_Given request_: Count the lines of the material that contain the string "armament" and give only that number.
---
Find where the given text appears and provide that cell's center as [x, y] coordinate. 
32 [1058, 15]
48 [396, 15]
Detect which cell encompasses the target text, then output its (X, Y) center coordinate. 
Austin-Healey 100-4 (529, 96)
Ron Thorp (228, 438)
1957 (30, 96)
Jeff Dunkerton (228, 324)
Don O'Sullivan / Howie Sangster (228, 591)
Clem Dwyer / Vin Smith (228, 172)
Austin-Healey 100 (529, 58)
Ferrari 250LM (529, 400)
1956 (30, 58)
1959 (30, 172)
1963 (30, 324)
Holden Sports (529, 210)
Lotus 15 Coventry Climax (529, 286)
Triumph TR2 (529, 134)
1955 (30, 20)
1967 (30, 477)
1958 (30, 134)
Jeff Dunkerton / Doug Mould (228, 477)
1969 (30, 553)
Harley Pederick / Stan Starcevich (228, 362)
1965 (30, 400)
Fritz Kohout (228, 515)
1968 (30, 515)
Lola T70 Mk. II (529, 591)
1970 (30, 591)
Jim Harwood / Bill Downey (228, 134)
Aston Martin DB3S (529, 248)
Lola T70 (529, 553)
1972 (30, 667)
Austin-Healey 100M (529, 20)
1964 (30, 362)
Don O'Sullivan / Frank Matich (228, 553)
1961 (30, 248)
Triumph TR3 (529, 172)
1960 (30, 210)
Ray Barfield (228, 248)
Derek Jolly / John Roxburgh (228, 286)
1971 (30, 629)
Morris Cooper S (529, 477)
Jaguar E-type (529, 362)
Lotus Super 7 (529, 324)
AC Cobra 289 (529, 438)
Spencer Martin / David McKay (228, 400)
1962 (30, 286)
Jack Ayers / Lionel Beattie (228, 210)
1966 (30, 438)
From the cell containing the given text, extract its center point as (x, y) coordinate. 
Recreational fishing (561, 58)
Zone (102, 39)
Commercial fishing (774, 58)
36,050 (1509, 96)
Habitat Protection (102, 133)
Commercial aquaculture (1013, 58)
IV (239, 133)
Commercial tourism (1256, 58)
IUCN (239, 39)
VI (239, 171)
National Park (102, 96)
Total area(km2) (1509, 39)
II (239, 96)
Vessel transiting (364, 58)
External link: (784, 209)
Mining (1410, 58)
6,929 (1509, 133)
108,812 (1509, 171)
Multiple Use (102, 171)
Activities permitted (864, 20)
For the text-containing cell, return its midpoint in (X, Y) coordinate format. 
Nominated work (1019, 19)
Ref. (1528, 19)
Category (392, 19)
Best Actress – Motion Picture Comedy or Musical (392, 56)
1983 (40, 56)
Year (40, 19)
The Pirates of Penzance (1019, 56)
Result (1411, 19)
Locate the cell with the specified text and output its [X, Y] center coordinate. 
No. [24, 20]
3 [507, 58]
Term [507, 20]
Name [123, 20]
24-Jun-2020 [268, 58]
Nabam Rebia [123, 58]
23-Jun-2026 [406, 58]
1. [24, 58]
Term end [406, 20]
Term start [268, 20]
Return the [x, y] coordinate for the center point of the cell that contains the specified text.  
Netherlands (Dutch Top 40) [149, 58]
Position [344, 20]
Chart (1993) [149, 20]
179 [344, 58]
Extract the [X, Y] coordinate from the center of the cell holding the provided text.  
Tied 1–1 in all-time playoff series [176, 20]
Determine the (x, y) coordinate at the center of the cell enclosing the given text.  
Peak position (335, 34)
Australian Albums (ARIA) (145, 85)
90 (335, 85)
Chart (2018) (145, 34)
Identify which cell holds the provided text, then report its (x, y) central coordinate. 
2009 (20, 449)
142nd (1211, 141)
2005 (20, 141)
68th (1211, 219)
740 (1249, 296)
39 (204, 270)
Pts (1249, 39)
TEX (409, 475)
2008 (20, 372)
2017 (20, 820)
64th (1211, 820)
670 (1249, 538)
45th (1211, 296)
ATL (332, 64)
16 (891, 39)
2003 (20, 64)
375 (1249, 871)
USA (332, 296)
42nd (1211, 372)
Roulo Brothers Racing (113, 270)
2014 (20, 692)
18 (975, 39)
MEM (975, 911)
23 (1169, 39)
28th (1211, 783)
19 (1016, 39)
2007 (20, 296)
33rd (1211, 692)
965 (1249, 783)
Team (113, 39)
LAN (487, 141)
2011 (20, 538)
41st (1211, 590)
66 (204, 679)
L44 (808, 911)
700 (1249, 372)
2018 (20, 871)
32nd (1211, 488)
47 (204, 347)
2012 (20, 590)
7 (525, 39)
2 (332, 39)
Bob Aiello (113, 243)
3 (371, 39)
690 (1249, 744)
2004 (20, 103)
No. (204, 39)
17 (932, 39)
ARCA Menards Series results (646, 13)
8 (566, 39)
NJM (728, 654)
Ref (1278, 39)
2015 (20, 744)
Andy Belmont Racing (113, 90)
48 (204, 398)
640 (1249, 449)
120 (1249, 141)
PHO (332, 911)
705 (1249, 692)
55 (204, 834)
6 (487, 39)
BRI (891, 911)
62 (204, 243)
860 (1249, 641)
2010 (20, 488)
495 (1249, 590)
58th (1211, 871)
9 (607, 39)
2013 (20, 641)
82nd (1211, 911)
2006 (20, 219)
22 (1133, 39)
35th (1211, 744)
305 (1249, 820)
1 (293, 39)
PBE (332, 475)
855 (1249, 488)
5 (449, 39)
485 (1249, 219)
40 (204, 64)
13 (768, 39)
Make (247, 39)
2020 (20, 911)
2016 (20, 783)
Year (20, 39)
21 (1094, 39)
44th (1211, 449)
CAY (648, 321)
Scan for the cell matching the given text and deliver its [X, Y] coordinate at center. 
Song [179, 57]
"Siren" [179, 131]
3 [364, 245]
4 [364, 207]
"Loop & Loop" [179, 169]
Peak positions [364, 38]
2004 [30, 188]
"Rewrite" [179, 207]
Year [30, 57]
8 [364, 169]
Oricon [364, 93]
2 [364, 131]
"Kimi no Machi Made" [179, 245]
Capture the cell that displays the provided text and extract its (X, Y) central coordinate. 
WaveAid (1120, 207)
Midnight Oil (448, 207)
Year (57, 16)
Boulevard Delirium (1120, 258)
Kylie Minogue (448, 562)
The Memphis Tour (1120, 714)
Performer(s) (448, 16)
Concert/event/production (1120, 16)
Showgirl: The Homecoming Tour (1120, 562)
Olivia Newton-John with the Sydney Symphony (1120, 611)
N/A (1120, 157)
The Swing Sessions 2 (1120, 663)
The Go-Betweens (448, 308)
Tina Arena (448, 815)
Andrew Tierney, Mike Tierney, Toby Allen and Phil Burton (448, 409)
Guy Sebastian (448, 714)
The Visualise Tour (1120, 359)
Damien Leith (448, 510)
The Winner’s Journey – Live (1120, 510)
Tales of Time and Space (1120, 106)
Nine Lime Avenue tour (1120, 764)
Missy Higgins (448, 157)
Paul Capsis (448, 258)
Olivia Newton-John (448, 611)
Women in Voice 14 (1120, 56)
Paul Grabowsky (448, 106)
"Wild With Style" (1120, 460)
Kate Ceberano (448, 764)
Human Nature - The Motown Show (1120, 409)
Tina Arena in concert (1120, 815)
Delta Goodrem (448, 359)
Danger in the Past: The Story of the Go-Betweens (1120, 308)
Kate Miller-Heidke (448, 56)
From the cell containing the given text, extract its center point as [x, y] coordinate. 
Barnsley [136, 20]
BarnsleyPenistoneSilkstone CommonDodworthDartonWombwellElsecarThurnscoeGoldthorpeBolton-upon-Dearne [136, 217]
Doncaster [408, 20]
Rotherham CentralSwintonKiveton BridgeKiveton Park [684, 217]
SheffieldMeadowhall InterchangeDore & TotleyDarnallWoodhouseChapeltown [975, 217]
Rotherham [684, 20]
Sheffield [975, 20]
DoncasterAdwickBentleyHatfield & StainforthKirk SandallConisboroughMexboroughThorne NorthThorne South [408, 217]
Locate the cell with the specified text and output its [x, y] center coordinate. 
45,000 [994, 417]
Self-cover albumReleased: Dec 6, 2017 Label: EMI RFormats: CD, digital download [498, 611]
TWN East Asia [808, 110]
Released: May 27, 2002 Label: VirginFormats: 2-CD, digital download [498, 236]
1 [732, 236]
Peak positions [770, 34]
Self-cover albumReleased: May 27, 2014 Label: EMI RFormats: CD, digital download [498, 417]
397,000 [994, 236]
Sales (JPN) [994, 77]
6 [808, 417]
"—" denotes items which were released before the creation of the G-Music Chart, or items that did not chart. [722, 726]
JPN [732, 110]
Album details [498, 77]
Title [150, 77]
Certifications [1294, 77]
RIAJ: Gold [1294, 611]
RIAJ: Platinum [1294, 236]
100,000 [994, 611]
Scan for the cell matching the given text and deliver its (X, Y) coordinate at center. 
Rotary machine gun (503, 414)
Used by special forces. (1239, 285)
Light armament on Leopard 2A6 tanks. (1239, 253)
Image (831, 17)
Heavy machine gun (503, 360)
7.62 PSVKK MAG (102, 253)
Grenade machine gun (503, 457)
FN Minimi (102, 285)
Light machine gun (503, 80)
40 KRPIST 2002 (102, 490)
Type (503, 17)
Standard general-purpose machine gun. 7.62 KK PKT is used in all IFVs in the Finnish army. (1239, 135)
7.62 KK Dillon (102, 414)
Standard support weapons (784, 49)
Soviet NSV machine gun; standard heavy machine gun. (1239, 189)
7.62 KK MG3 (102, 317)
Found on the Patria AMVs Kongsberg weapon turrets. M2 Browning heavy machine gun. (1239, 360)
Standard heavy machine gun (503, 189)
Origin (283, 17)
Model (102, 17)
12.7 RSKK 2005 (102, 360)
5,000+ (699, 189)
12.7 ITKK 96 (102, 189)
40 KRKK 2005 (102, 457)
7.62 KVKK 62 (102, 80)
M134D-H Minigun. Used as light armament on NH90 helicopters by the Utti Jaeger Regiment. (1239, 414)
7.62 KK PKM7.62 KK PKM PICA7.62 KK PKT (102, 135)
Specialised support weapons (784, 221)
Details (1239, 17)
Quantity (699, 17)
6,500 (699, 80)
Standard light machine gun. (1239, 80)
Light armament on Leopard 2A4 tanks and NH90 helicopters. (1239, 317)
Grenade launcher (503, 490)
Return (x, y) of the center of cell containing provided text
---
_Exercise result_: 3